Items from a dataset

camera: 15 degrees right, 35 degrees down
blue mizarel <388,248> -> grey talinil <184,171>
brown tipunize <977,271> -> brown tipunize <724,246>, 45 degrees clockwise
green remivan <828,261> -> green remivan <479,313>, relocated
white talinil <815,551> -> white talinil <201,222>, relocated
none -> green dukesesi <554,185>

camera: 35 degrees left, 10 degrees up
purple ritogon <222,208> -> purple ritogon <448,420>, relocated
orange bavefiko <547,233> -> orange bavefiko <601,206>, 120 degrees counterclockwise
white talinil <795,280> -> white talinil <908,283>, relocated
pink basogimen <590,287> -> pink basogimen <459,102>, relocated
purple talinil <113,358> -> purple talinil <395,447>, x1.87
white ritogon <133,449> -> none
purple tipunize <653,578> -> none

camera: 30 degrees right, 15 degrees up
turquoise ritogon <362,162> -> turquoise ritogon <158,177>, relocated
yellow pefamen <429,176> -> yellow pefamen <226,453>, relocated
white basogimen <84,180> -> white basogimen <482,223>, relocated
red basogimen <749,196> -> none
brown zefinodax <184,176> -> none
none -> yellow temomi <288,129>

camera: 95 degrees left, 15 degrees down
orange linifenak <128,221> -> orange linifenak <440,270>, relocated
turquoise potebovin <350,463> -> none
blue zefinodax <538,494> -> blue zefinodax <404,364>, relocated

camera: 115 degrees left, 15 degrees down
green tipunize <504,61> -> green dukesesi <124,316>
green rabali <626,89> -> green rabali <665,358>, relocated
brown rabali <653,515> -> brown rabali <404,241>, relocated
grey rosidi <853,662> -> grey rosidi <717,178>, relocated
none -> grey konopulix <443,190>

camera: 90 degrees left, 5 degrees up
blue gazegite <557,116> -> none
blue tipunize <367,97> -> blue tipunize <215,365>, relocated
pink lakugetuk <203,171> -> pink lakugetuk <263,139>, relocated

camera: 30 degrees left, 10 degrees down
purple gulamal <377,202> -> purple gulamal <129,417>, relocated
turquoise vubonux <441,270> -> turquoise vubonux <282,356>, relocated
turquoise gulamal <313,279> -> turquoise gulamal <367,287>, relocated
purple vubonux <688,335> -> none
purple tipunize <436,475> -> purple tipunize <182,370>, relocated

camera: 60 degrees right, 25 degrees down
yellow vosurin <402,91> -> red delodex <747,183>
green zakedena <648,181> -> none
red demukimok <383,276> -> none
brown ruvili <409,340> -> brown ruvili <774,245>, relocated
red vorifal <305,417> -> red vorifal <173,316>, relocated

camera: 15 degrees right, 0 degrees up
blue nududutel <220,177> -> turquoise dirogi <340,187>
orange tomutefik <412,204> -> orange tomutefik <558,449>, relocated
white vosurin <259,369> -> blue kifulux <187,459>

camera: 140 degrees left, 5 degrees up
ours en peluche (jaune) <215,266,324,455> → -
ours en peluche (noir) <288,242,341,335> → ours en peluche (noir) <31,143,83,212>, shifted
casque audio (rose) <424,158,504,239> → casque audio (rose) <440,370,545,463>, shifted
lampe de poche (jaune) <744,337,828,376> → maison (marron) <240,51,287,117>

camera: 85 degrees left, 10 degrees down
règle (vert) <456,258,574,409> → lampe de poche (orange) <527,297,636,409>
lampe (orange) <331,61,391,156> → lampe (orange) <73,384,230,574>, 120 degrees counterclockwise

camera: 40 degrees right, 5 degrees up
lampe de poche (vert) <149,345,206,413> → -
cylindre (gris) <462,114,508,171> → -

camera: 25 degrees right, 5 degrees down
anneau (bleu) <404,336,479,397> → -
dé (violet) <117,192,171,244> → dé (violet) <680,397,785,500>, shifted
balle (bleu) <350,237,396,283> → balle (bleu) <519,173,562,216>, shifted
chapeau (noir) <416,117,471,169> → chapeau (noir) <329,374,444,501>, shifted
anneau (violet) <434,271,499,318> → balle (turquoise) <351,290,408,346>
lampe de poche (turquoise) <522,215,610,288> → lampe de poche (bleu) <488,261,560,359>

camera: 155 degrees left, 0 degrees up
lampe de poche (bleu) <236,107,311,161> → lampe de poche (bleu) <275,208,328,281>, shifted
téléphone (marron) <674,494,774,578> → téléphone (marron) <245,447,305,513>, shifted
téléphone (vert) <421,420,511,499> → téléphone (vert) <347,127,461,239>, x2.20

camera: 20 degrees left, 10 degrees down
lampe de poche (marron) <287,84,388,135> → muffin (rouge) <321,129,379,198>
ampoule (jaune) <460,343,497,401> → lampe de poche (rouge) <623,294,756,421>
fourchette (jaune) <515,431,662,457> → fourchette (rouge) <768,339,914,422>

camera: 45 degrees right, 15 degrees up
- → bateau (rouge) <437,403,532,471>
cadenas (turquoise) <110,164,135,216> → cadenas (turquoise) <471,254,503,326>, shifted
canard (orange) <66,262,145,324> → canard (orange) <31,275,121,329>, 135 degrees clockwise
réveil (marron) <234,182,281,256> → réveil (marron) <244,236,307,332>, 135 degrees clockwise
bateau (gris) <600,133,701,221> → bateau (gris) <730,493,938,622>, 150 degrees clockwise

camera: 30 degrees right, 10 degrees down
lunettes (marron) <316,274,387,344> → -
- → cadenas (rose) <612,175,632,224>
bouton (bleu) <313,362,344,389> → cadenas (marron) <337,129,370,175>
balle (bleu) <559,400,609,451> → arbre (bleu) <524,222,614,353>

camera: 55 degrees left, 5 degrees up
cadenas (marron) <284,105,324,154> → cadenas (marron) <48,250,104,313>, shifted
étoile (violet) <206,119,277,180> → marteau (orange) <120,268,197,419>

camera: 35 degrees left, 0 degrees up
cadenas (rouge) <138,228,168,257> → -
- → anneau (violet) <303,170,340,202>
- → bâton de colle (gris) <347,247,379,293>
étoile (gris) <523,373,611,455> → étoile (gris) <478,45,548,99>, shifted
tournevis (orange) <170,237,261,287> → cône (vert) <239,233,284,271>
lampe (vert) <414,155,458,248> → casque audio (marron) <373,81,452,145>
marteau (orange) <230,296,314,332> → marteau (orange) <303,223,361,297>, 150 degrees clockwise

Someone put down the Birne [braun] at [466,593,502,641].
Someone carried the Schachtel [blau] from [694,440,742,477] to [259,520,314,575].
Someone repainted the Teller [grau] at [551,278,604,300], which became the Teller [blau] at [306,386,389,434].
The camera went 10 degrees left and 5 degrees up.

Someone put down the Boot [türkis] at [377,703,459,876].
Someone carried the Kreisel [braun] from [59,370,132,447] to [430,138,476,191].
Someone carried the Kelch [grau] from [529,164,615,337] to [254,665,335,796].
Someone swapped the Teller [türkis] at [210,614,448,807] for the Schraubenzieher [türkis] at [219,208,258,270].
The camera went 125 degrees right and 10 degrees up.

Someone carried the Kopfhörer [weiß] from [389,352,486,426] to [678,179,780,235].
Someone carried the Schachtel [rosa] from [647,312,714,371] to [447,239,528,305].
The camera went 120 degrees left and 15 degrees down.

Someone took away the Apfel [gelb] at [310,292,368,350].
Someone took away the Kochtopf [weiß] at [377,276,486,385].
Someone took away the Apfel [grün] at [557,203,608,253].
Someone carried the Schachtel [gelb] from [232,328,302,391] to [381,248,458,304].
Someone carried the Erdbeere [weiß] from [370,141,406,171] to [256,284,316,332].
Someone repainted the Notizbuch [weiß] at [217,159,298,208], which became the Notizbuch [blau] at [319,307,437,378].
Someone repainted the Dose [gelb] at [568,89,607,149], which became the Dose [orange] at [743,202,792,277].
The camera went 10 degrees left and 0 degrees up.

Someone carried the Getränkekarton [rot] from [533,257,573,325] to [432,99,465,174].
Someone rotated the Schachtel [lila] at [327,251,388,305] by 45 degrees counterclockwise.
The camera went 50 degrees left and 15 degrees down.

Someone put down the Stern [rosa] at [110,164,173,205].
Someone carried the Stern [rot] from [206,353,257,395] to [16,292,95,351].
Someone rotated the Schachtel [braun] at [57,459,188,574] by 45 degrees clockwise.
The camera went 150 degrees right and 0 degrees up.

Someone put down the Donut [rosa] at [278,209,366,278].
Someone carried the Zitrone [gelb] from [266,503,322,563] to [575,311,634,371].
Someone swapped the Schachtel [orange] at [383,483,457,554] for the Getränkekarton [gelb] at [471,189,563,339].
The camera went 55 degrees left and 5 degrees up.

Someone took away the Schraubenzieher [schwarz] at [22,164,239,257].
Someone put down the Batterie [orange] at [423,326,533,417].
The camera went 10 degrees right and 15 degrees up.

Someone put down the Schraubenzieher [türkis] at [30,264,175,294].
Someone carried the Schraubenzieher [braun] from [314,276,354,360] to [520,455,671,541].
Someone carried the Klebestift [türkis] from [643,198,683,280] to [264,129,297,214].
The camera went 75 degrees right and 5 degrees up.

BRIEF
The reply should consist solely of the lines of the data, exact, from the opening line through the line with "purple ritogon <222,208>", inclusive.

FINISHED EXERCISE
camera: 15 degrees right, 35 degrees down
blue mizarel <388,248> -> grey talinil <184,171>
brown tipunize <977,271> -> brown tipunize <724,246>, 45 degrees clockwise
green remivan <828,261> -> green remivan <479,313>, relocated
white talinil <815,551> -> white talinil <201,222>, relocated
none -> green dukesesi <554,185>

camera: 35 degrees left, 10 degrees up
purple ritogon <222,208> -> purple ritogon <448,420>, relocated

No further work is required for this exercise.